[ASSIGNMENT]: Below are records to be reproduced exactly and in full.

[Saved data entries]
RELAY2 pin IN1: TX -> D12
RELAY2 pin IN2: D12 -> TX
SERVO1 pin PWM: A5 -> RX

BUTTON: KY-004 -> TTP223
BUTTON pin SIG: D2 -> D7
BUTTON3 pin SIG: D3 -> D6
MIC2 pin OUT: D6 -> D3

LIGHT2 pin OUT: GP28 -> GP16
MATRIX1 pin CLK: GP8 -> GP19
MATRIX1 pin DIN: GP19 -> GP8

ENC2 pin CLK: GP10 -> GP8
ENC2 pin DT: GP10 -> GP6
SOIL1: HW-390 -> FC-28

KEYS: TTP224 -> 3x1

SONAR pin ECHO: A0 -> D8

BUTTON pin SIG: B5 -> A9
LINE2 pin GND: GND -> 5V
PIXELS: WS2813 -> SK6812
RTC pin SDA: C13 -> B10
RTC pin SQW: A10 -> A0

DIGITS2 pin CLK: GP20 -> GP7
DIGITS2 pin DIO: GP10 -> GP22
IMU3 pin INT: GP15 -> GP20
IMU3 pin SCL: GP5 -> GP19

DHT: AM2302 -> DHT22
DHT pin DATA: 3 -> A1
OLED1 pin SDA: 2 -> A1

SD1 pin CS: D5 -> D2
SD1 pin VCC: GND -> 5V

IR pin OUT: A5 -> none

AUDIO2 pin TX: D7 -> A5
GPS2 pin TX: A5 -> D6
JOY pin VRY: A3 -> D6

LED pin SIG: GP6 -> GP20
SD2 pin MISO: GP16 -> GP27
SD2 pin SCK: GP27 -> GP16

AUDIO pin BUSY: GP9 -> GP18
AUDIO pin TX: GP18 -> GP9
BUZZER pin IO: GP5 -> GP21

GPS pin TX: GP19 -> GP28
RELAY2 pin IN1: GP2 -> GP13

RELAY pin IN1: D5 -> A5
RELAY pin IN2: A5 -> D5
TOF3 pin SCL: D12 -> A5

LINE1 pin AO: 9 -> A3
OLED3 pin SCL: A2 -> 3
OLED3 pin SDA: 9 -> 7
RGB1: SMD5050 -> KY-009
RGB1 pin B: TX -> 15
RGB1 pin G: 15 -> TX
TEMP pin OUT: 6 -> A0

[RESULT FOR THIS TASK]:
RELAY2 pin IN1: TX -> D12
RELAY2 pin IN2: D12 -> TX
SERVO1 pin PWM: A5 -> RX

BUTTON: KY-004 -> TTP223
BUTTON pin SIG: D2 -> D7
BUTTON3 pin SIG: D3 -> D6
MIC2 pin OUT: D6 -> D3

LIGHT2 pin OUT: GP28 -> GP16
MATRIX1 pin CLK: GP8 -> GP19
MATRIX1 pin DIN: GP19 -> GP8

ENC2 pin CLK: GP10 -> GP8
ENC2 pin DT: GP10 -> GP6
SOIL1: HW-390 -> FC-28

KEYS: TTP224 -> 3x1

SONAR pin ECHO: A0 -> D8

BUTTON pin SIG: B5 -> A9
LINE2 pin GND: GND -> 5V
PIXELS: WS2813 -> SK6812
RTC pin SDA: C13 -> B10
RTC pin SQW: A10 -> A0

DIGITS2 pin CLK: GP20 -> GP7
DIGITS2 pin DIO: GP10 -> GP22
IMU3 pin INT: GP15 -> GP20
IMU3 pin SCL: GP5 -> GP19

DHT: AM2302 -> DHT22
DHT pin DATA: 3 -> A1
OLED1 pin SDA: 2 -> A1

SD1 pin CS: D5 -> D2
SD1 pin VCC: GND -> 5V

IR pin OUT: A5 -> none

AUDIO2 pin TX: D7 -> A5
GPS2 pin TX: A5 -> D6
JOY pin VRY: A3 -> D6

LED pin SIG: GP6 -> GP20
SD2 pin MISO: GP16 -> GP27
SD2 pin SCK: GP27 -> GP16

AUDIO pin BUSY: GP9 -> GP18
AUDIO pin TX: GP18 -> GP9
BUZZER pin IO: GP5 -> GP21

GPS pin TX: GP19 -> GP28
RELAY2 pin IN1: GP2 -> GP13

RELAY pin IN1: D5 -> A5
RELAY pin IN2: A5 -> D5
TOF3 pin SCL: D12 -> A5

LINE1 pin AO: 9 -> A3
OLED3 pin SCL: A2 -> 3
OLED3 pin SDA: 9 -> 7
RGB1: SMD5050 -> KY-009
RGB1 pin B: TX -> 15
RGB1 pin G: 15 -> TX
TEMP pin OUT: 6 -> A0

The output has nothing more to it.